───── Records for this exercise

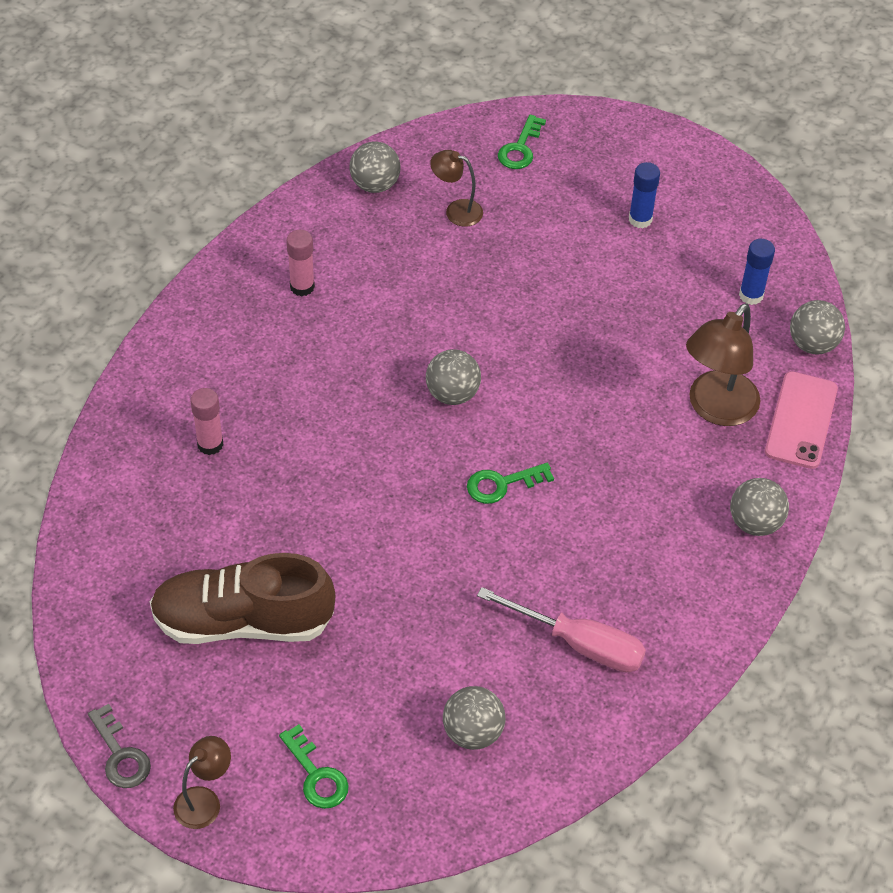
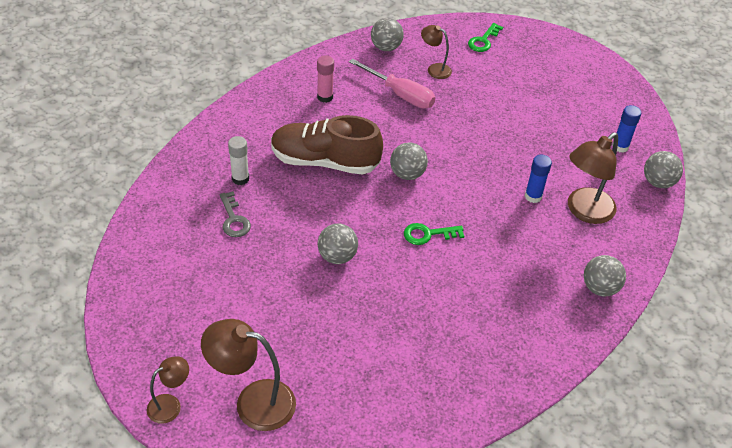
camera: 10 degrees right, 5 degrees down
(120, 755) = (122, 363): grey key -> grey key (234, 219)
(210, 444) = (240, 179): pink glue stick -> white glue stick
(243, 621) = (231, 291): brown shoe -> brown shoe (325, 161)
(316, 775) = (253, 402): green key -> brown lamp
(473, 732) = (371, 393): grey ball -> grey ball (337, 256)
(579, 643) = (460, 346): pink screwdriver -> pink screwdriver (400, 94)
(640, 219) = (553, 91): blue glue stick -> blue glue stick (533, 196)
(801, 420) = (642, 228): pink phone -> none

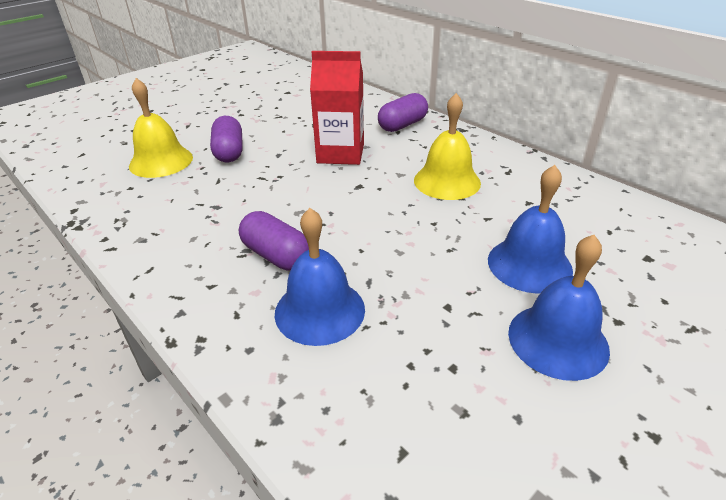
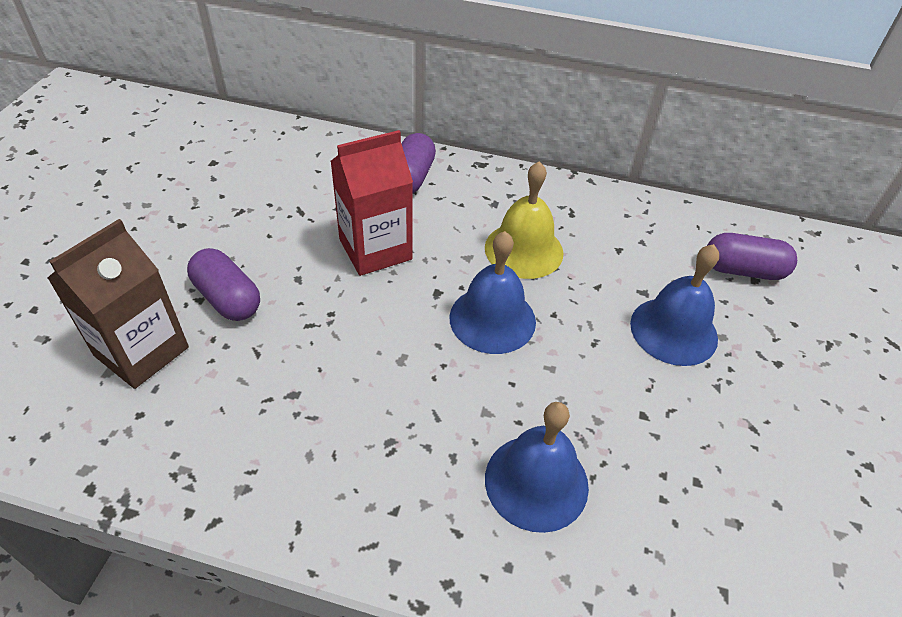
camera: 35 degrees left, 10 degrees up
(161, 161) = (141, 351): yellow bell -> brown carton
(276, 255) = (431, 433): purple capsule -> purple capsule (743, 270)
(558, 340) = (751, 407): blue bell -> blue bell (492, 319)

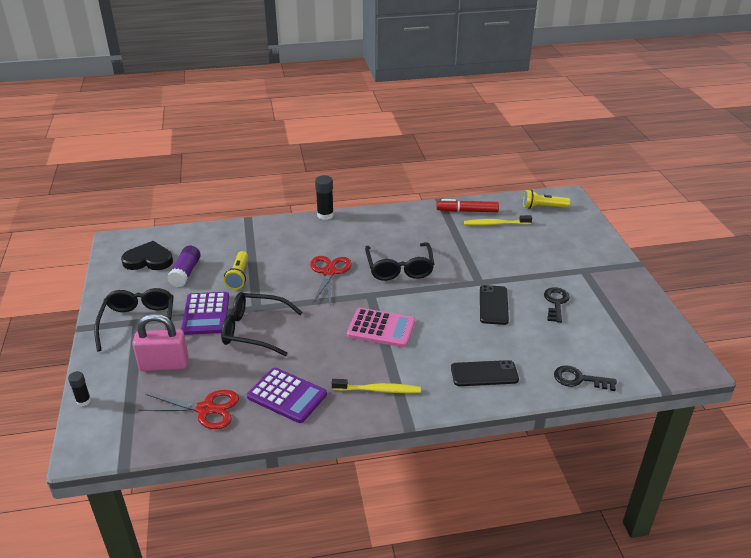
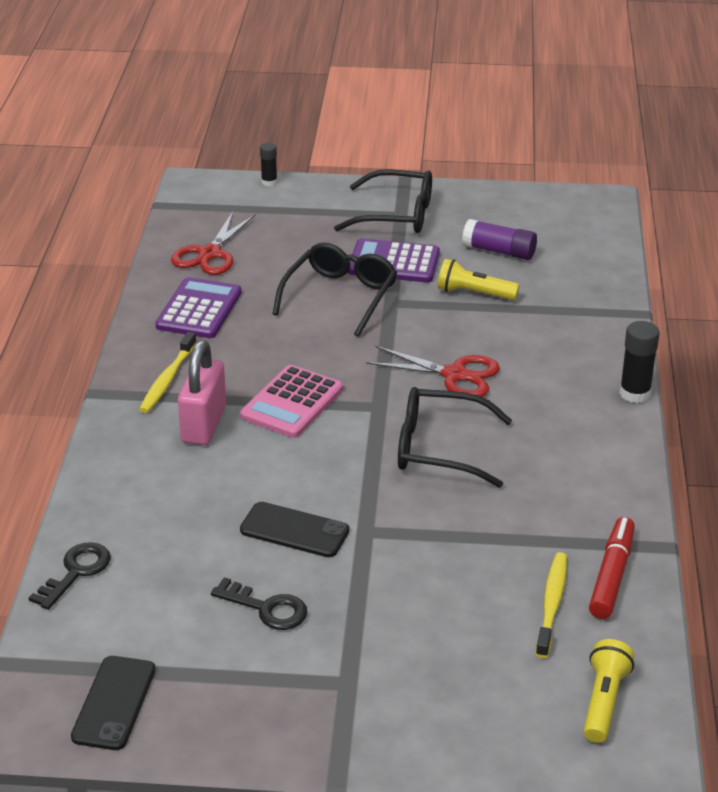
camera: 105 degrees right, 0 degrees up
(148, 260) = (543, 224): black heart -> none
(164, 364) = (305, 230): pink padlock -> pink padlock (204, 424)
(287, 396) = (199, 309): purple calculator -> purple calculator turned 150 degrees clockwise
(484, 374) = (144, 479): black phone -> black phone (114, 703)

──────────

Every line of the data above is to be set down word for word, with the pictures left out.

Answer space:
camera: 10 degrees right, 5 degrees down
(120, 755) = (122, 363): grey key -> grey key (234, 219)
(210, 444) = (240, 179): pink glue stick -> white glue stick
(243, 621) = (231, 291): brown shoe -> brown shoe (325, 161)
(316, 775) = (253, 402): green key -> brown lamp
(473, 732) = (371, 393): grey ball -> grey ball (337, 256)
(579, 643) = (460, 346): pink screwdriver -> pink screwdriver (400, 94)
(640, 219) = (553, 91): blue glue stick -> blue glue stick (533, 196)
(801, 420) = (642, 228): pink phone -> none

camera: 35 degrees left, 10 degrees up
(161, 161) = (141, 351): yellow bell -> brown carton
(276, 255) = (431, 433): purple capsule -> purple capsule (743, 270)
(558, 340) = (751, 407): blue bell -> blue bell (492, 319)

camera: 105 degrees right, 0 degrees up
(148, 260) = (543, 224): black heart -> none
(164, 364) = (305, 230): pink padlock -> pink padlock (204, 424)
(287, 396) = (199, 309): purple calculator -> purple calculator turned 150 degrees clockwise
(484, 374) = (144, 479): black phone -> black phone (114, 703)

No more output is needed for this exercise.